(TASK PROMPT): Starting with the line that contains "white rocket [338,481,419,597]" and stopping after the line that contains "white padlock [534,264,590,331]", copy the entries below exactly. Include nothing else.

----------

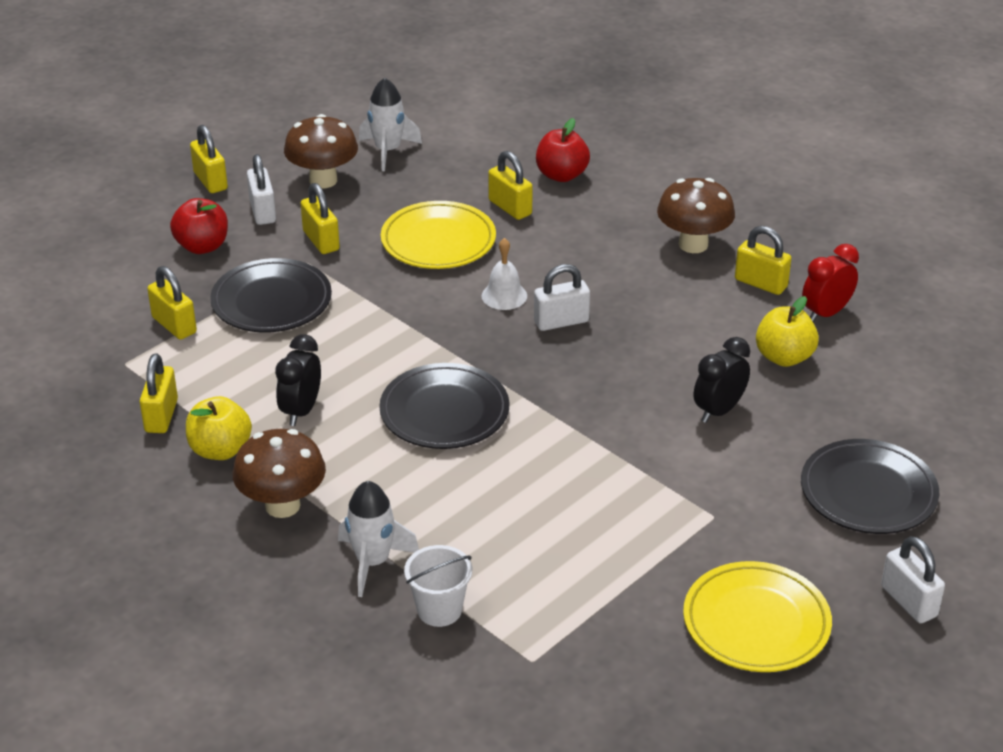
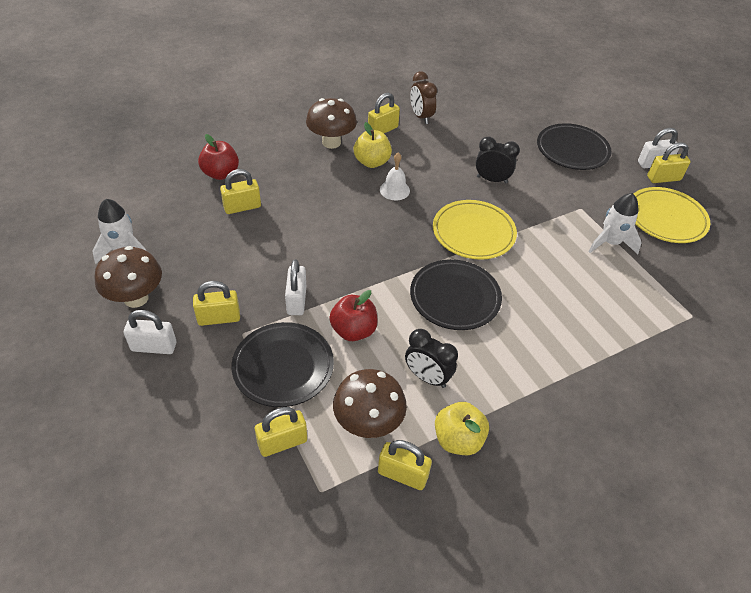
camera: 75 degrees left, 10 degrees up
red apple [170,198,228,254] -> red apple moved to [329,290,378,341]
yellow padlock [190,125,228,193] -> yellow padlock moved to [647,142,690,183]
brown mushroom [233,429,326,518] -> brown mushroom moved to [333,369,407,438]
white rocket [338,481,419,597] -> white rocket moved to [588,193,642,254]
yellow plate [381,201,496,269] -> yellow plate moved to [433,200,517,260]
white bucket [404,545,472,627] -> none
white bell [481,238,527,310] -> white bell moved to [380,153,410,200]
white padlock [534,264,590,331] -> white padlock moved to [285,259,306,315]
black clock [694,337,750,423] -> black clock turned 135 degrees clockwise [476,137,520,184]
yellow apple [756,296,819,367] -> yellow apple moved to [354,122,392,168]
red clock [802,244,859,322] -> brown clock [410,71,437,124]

----------

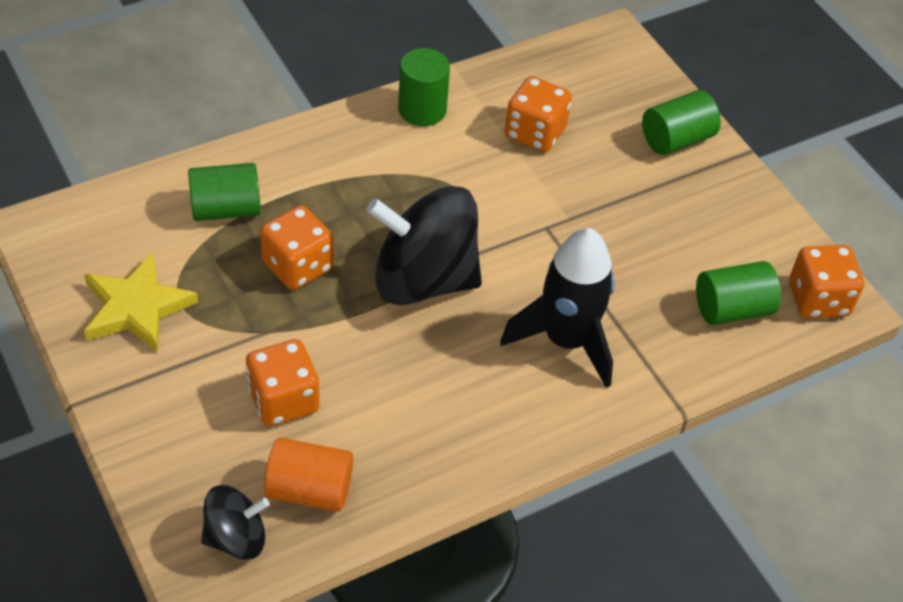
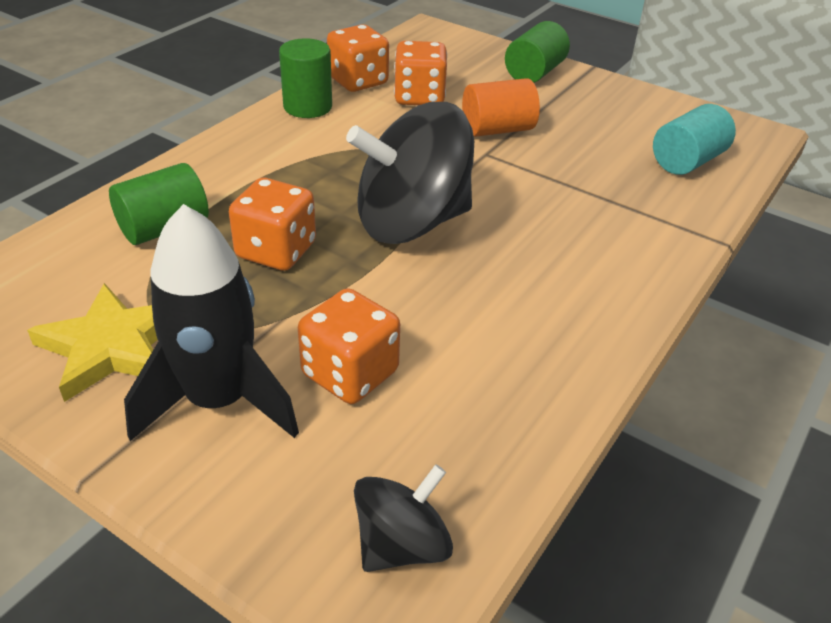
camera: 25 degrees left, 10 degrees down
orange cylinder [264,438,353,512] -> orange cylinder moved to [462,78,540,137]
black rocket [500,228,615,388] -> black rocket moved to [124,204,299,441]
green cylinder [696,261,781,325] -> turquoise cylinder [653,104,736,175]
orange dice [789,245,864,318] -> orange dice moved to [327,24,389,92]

----------

(ANSWER):
white rocket [338,481,419,597] -> white rocket moved to [588,193,642,254]
yellow plate [381,201,496,269] -> yellow plate moved to [433,200,517,260]
white bucket [404,545,472,627] -> none
white bell [481,238,527,310] -> white bell moved to [380,153,410,200]
white padlock [534,264,590,331] -> white padlock moved to [285,259,306,315]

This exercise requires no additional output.